[[ DATASET CONTENT, beginning ]]

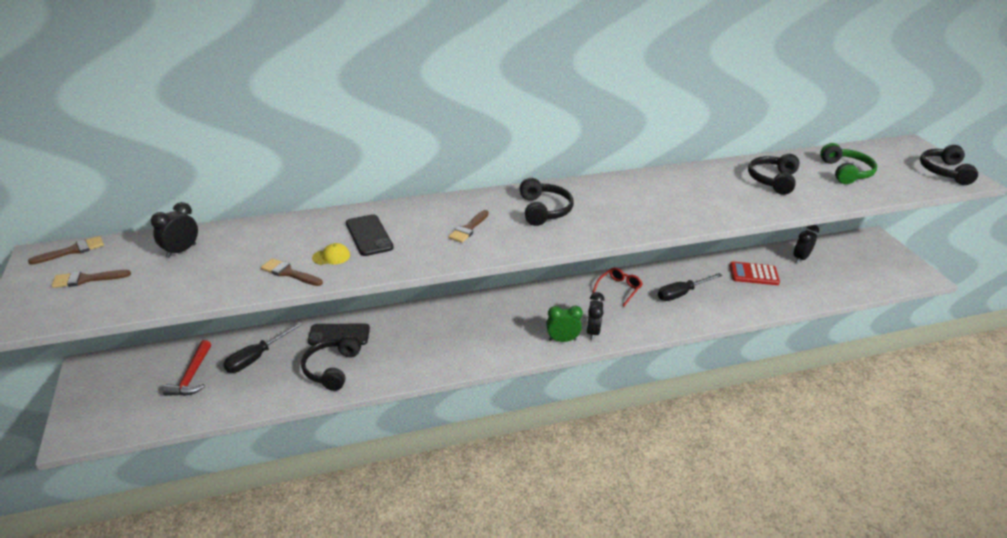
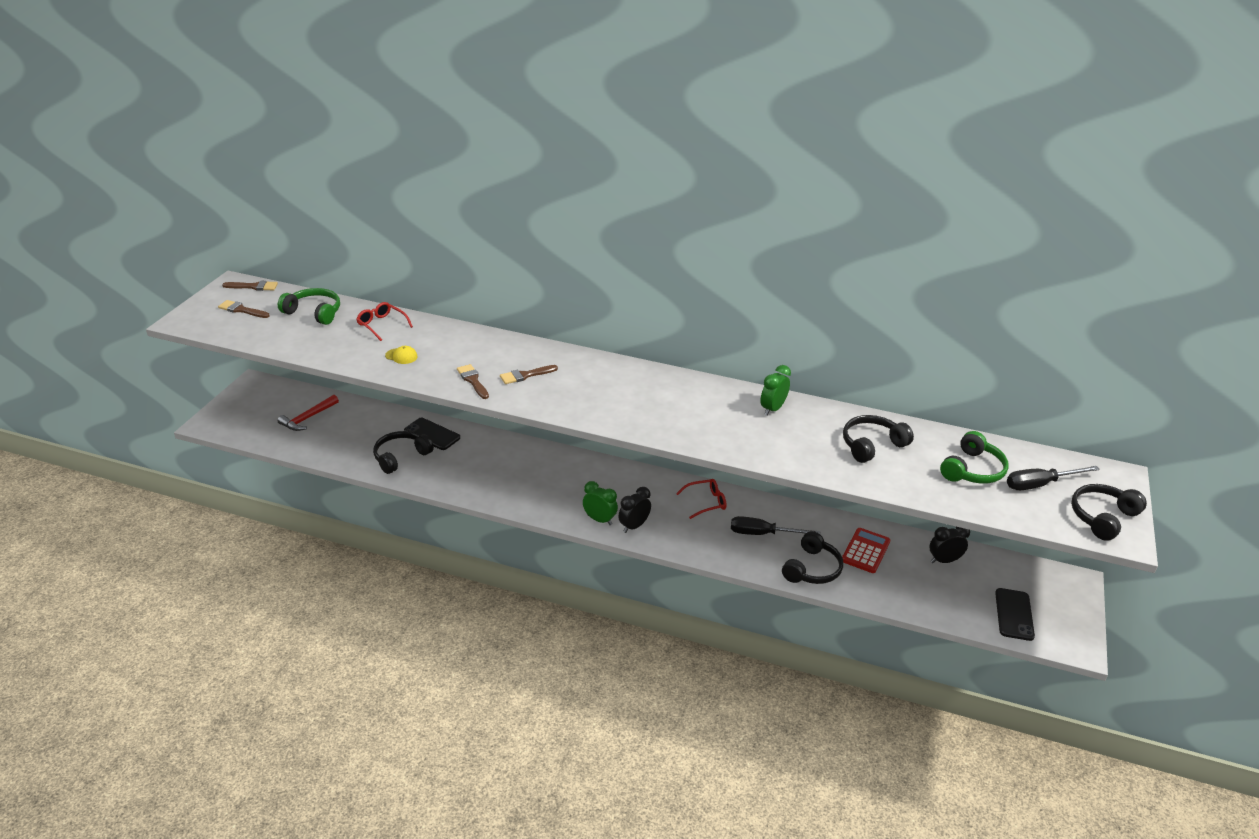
camera: 35 degrees right, 0 degrees up
(181, 251) = (314, 312): black clock -> green headphones
(256, 357) = (360, 424): black screwdriver -> black screwdriver (1040, 484)
(273, 236) = (382, 325): none -> red glasses
(289, 273) = (360, 356): brown brush -> brown brush (473, 380)
(369, 235) = (446, 351): black phone -> black phone (1014, 614)
(544, 210) = (606, 385): black headphones -> black headphones (812, 569)
(681, 181) = (772, 409): none -> green clock
(753, 274) = (865, 551): red calculator -> red calculator turned 75 degrees clockwise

[[ DATASET CONTENT, end ]]

EXERCISE GOAL.
Leave the pictures out and transcribe the remaining material exactly.

SOLUTION TO THIS EXERCISE.
camera: 35 degrees right, 0 degrees up
(181, 251) = (314, 312): black clock -> green headphones
(256, 357) = (360, 424): black screwdriver -> black screwdriver (1040, 484)
(273, 236) = (382, 325): none -> red glasses
(289, 273) = (360, 356): brown brush -> brown brush (473, 380)
(369, 235) = (446, 351): black phone -> black phone (1014, 614)
(544, 210) = (606, 385): black headphones -> black headphones (812, 569)
(681, 181) = (772, 409): none -> green clock
(753, 274) = (865, 551): red calculator -> red calculator turned 75 degrees clockwise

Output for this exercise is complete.